Colored object listings:
--- START ---
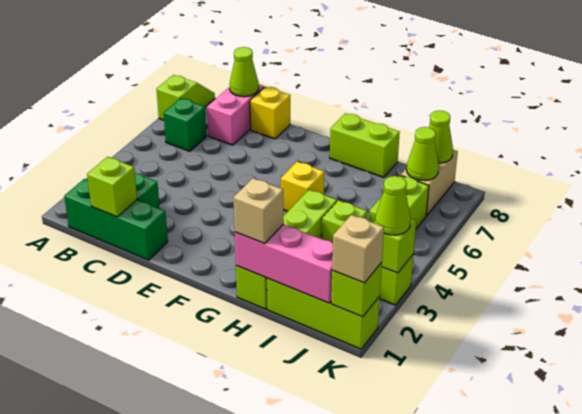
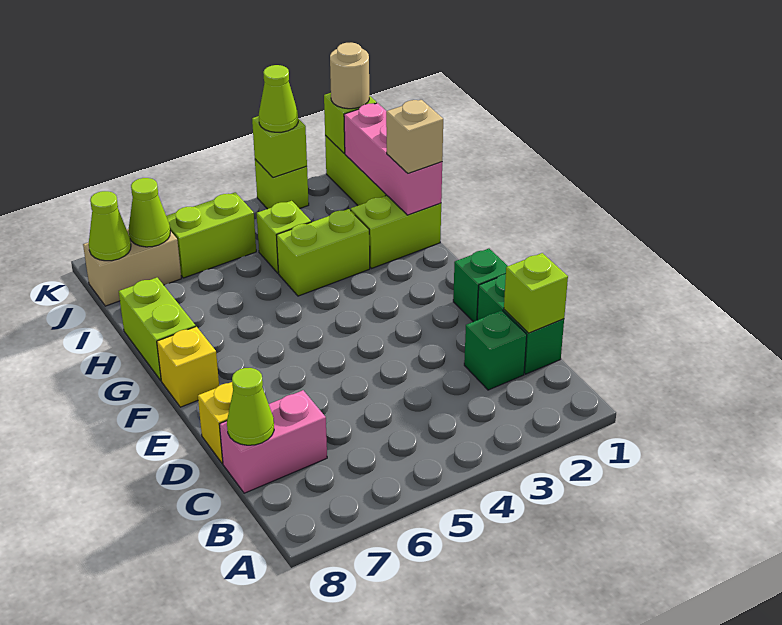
lime 1x2 slope [156,75,215,120] -> none
green 1x3 brick [64,179,168,260] -> green 1x2 brick [477,274,564,374]
green 1x1 brick [164,98,206,151] -> green 1x1 brick moved to [453,249,507,322]
yellow 1x1 brick [281,162,324,211] -> yellow 1x1 brick moved to [157,327,219,407]
tan 1x1 brick [332,215,384,283] -> tan 1x1 round brick [330,43,369,109]

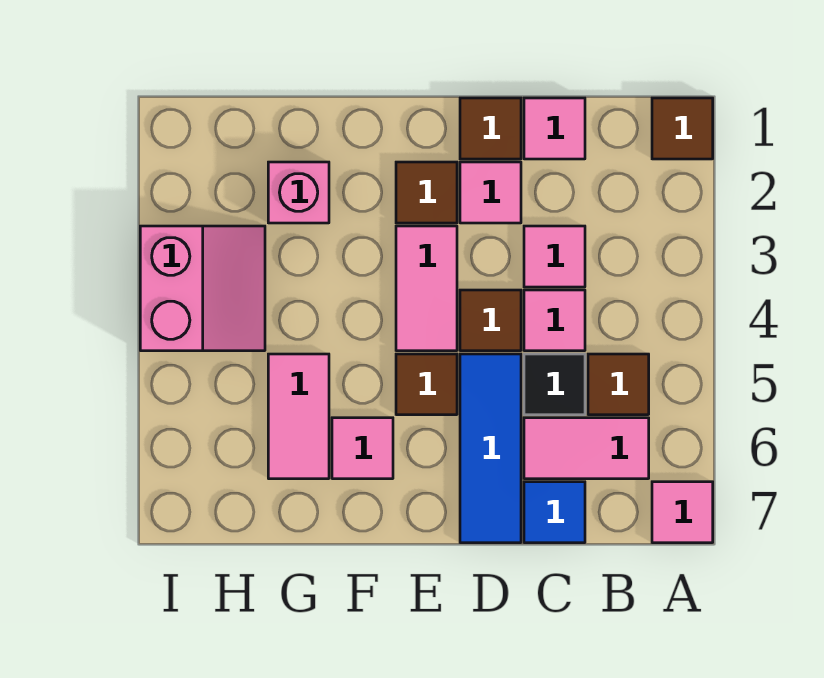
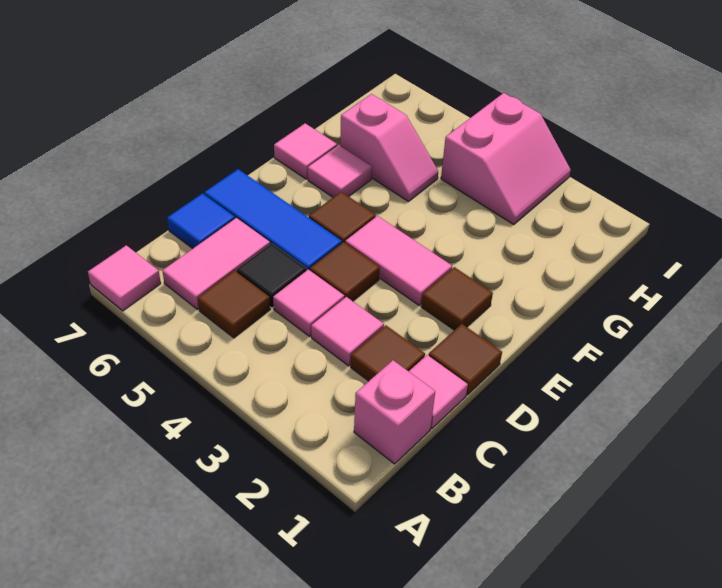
brown 1x1 tile [652,98,713,159] -> brown 1x1 tile moved to [351,326,425,381]
pink 1x1 tile [460,162,521,223] -> pink 1x1 tile moved to [274,123,337,179]
pink 1x1 brick [268,162,329,223] -> pink 1x1 brick moved to [354,360,435,464]
pink 1x2 tile [268,354,329,479] -> pink 1x2 slope [340,94,438,201]
pink 2x2 slope [140,226,265,351] -> pink 2x2 slope turned to [441,93,571,225]

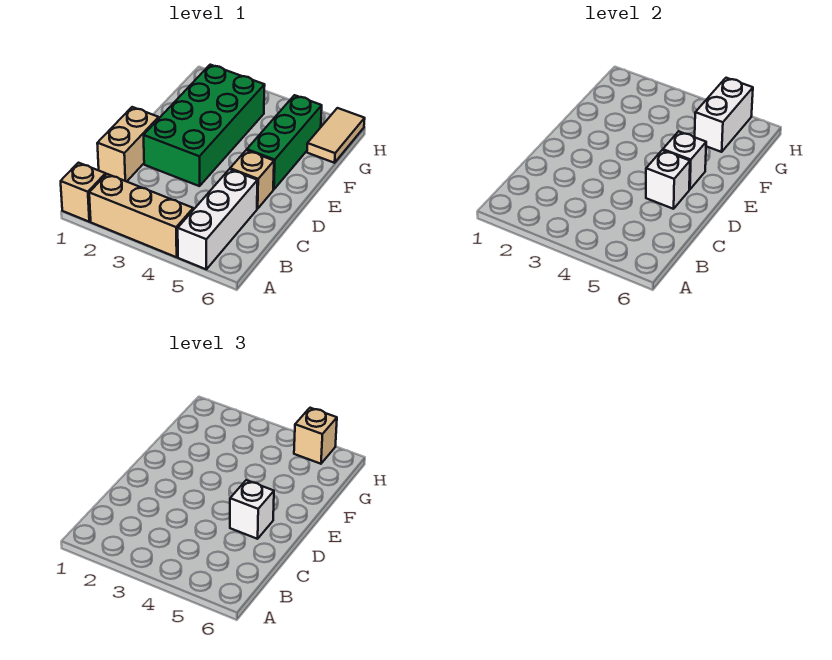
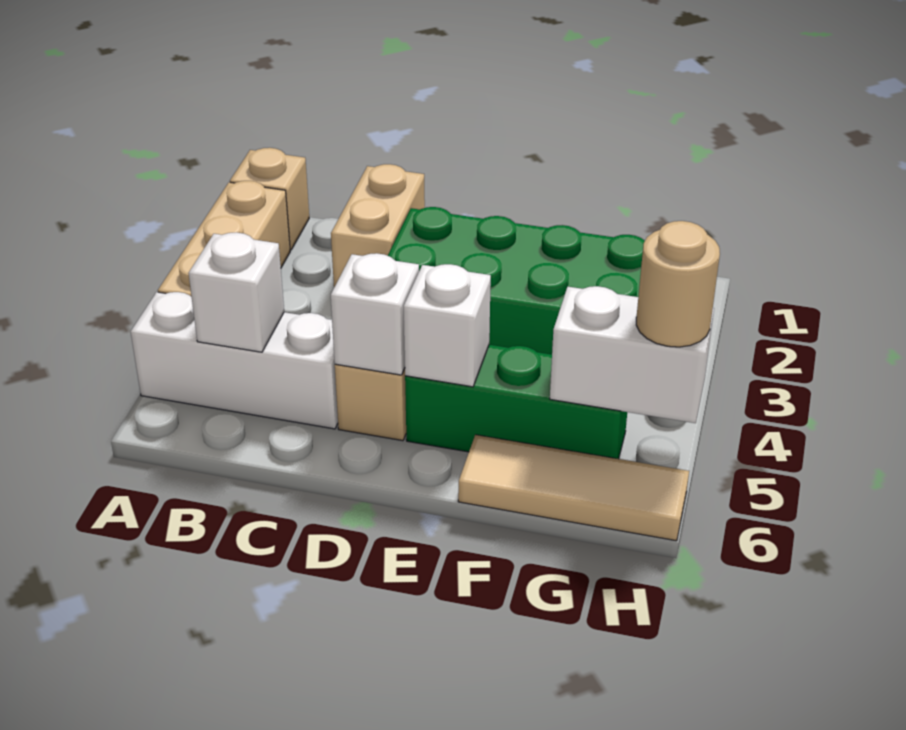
tan 1x2 brick [97,107,159,182] -> tan 1x2 brick turned to [331,164,425,287]
white 1x1 brick [230,480,274,539] -> white 1x1 brick moved to [189,232,284,352]
tan 1x2 tile [307,108,365,163] -> tan 1x3 tile [458,435,689,541]
tan 1x1 brick [294,408,337,464] -> tan 1x1 round brick [636,221,720,347]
--- END ---
_Work instruction:_
Transcribe the entries above exactly, from their first line through the line with "white 1x1 brick [230,480,274,539]", and omit all pictures.

_Result for this exercise:_
lime 1x2 slope [156,75,215,120] -> none
green 1x3 brick [64,179,168,260] -> green 1x2 brick [477,274,564,374]
green 1x1 brick [164,98,206,151] -> green 1x1 brick moved to [453,249,507,322]
yellow 1x1 brick [281,162,324,211] -> yellow 1x1 brick moved to [157,327,219,407]
tan 1x1 brick [332,215,384,283] -> tan 1x1 round brick [330,43,369,109]

brown 1x1 tile [652,98,713,159] -> brown 1x1 tile moved to [351,326,425,381]
pink 1x1 tile [460,162,521,223] -> pink 1x1 tile moved to [274,123,337,179]
pink 1x1 brick [268,162,329,223] -> pink 1x1 brick moved to [354,360,435,464]
pink 1x2 tile [268,354,329,479] -> pink 1x2 slope [340,94,438,201]
pink 2x2 slope [140,226,265,351] -> pink 2x2 slope turned to [441,93,571,225]

tan 1x2 brick [97,107,159,182] -> tan 1x2 brick turned to [331,164,425,287]
white 1x1 brick [230,480,274,539] -> white 1x1 brick moved to [189,232,284,352]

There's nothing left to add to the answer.